» YOUR TASK:
For every line in the entries that contains "MISO", show the whole line.

___ DATA SHOWN ___

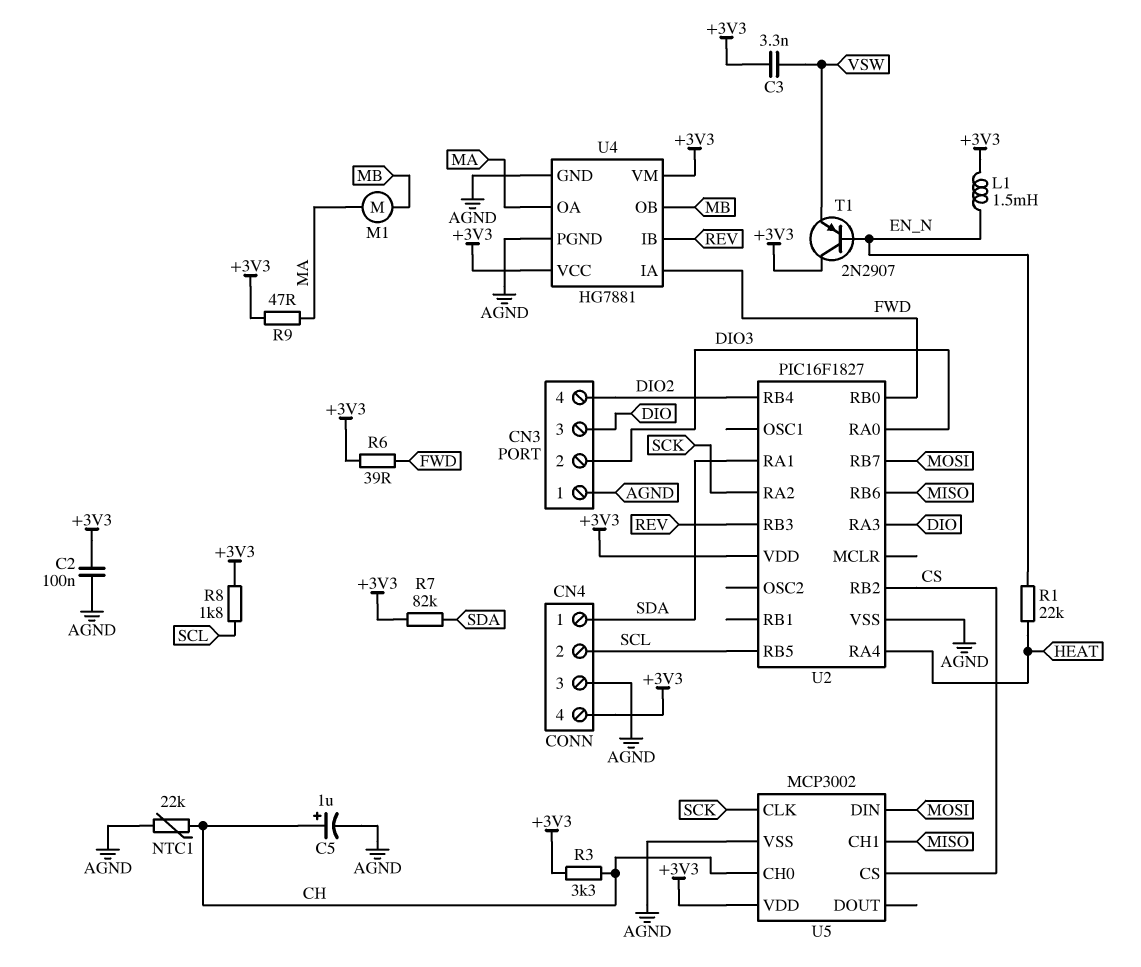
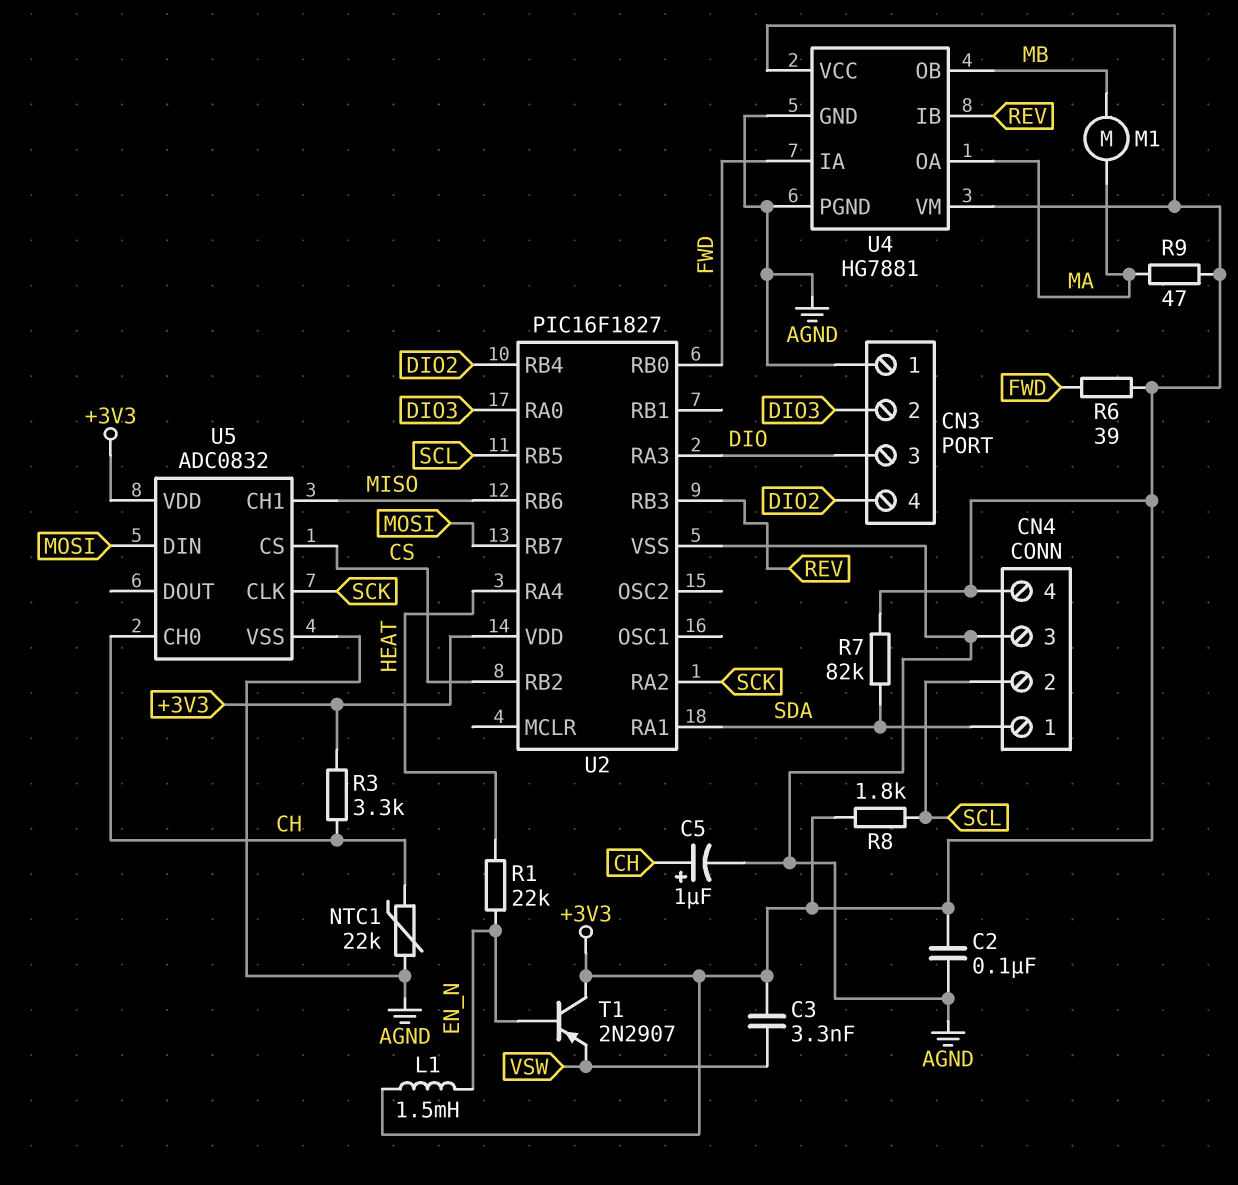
U5: MCP3002 -> ADC0832

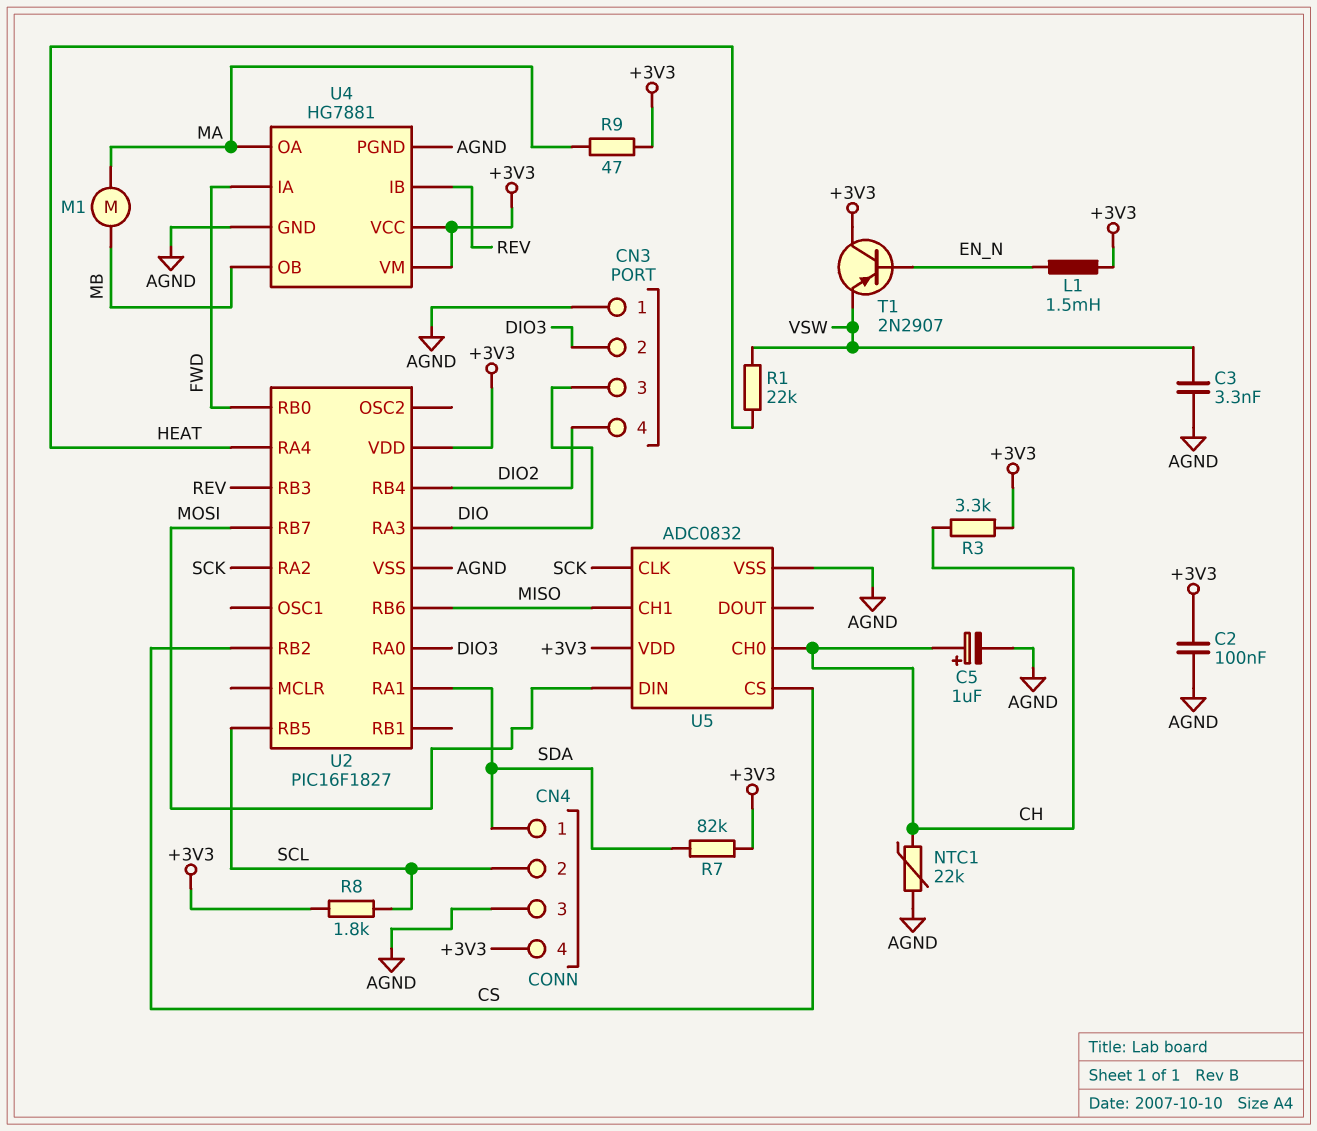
C3: 3.3nF (+3V3, VSW) -> 3.3nF (AGND, VSW)
R1: 22k (EN_N, HEAT) -> 22k (HEAT, VSW)
R6: 39 (+3V3, FWD) -> none

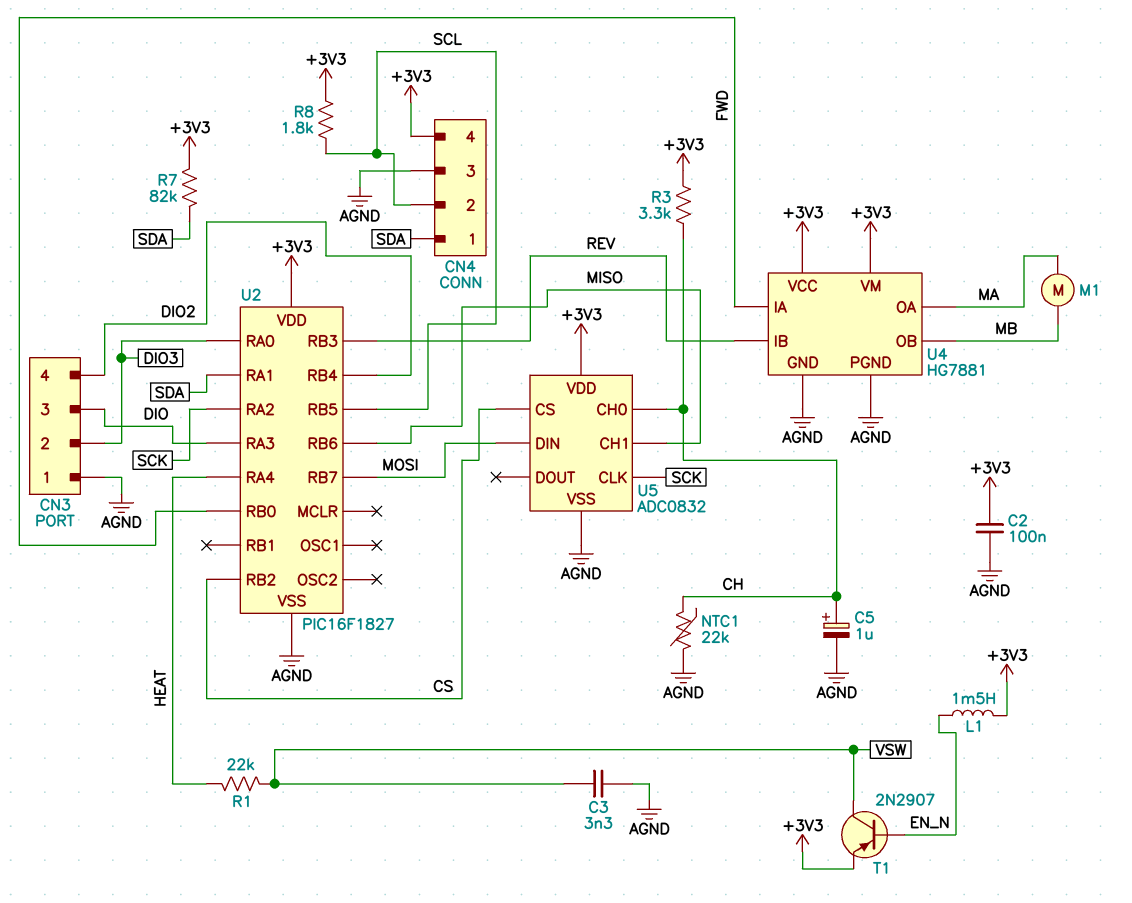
R9: 47 (+3V3, MA) -> none
T1: PNP 2N2907 (B EN_N, C +3V3, E VSW) -> PNP 2N2907 (B EN_N, C VSW, E +3V3)

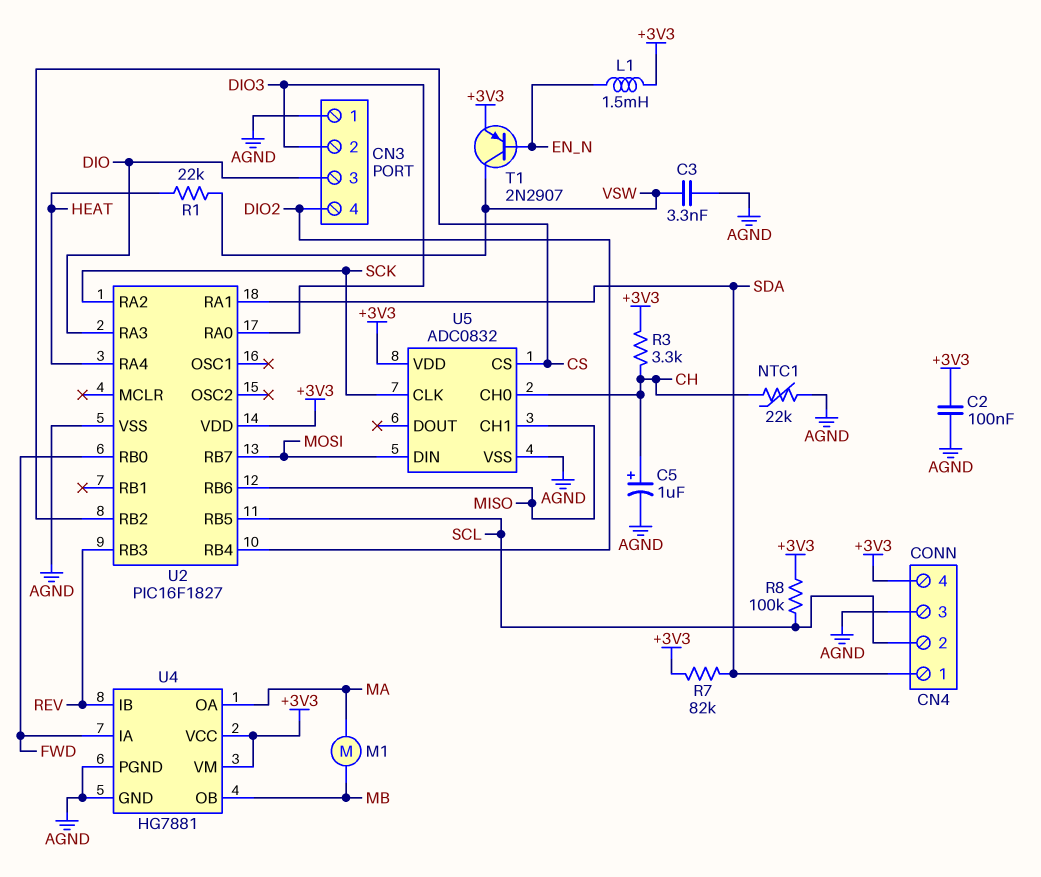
R8: 1.8k (+3V3, SCL) -> 100k (+3V3, SCL)

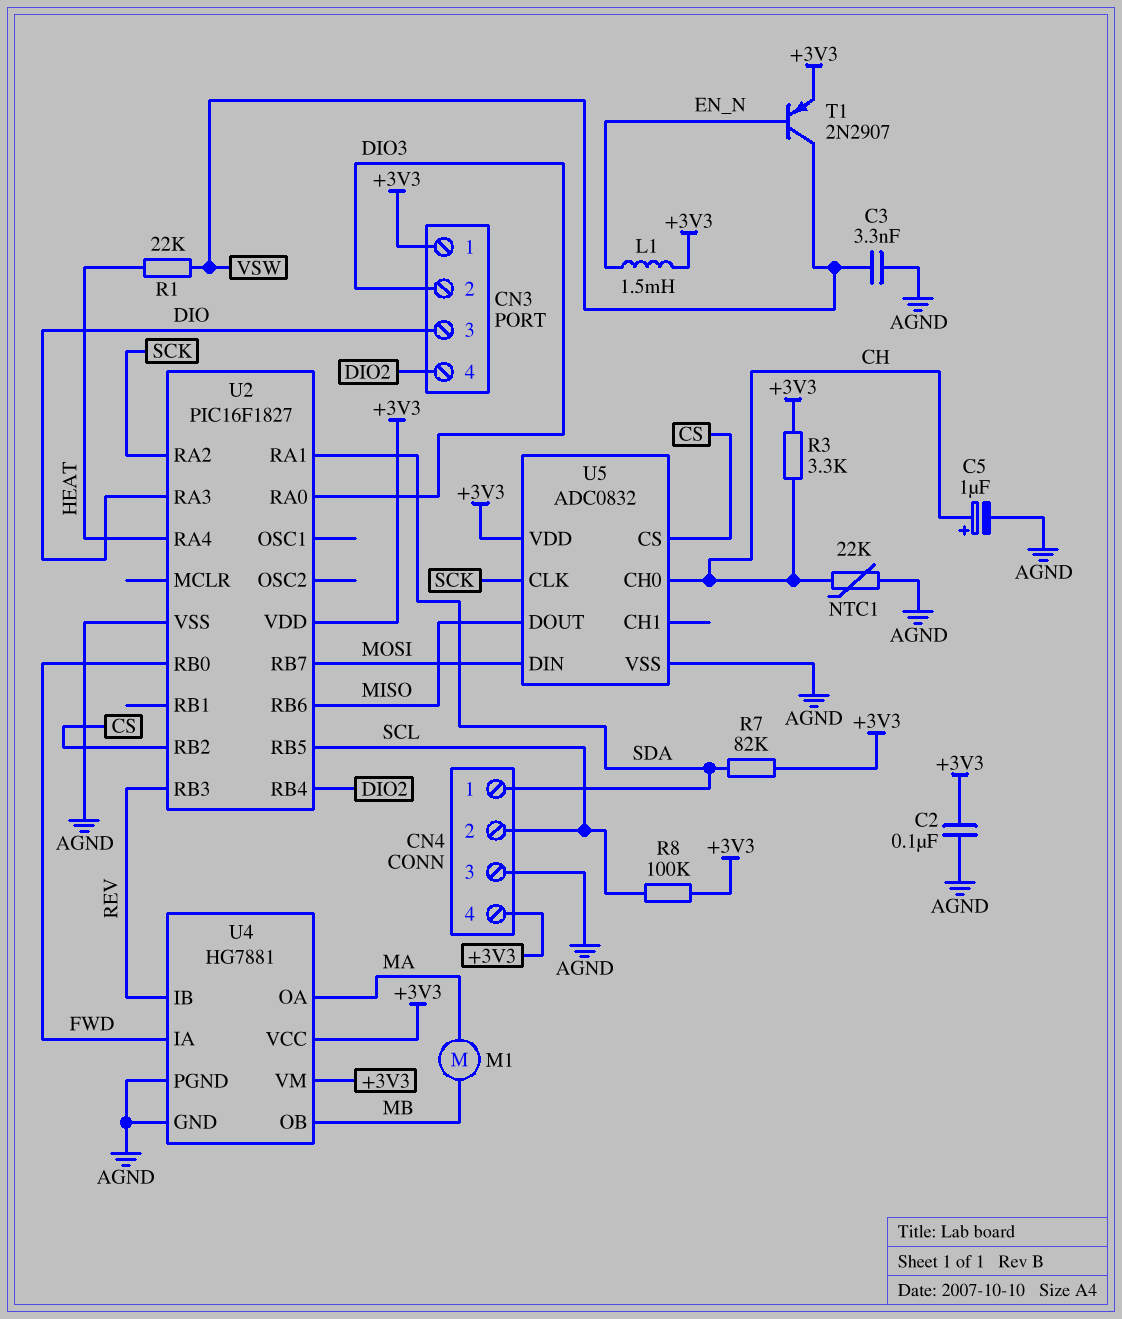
CN3 pin 1: AGND -> +3V3
U5 pin CH1: MISO -> none
U5 pin DOUT: none -> MISO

___

» TASK OUTPUT:
U5 pin CH1: MISO -> none
U5 pin DOUT: none -> MISO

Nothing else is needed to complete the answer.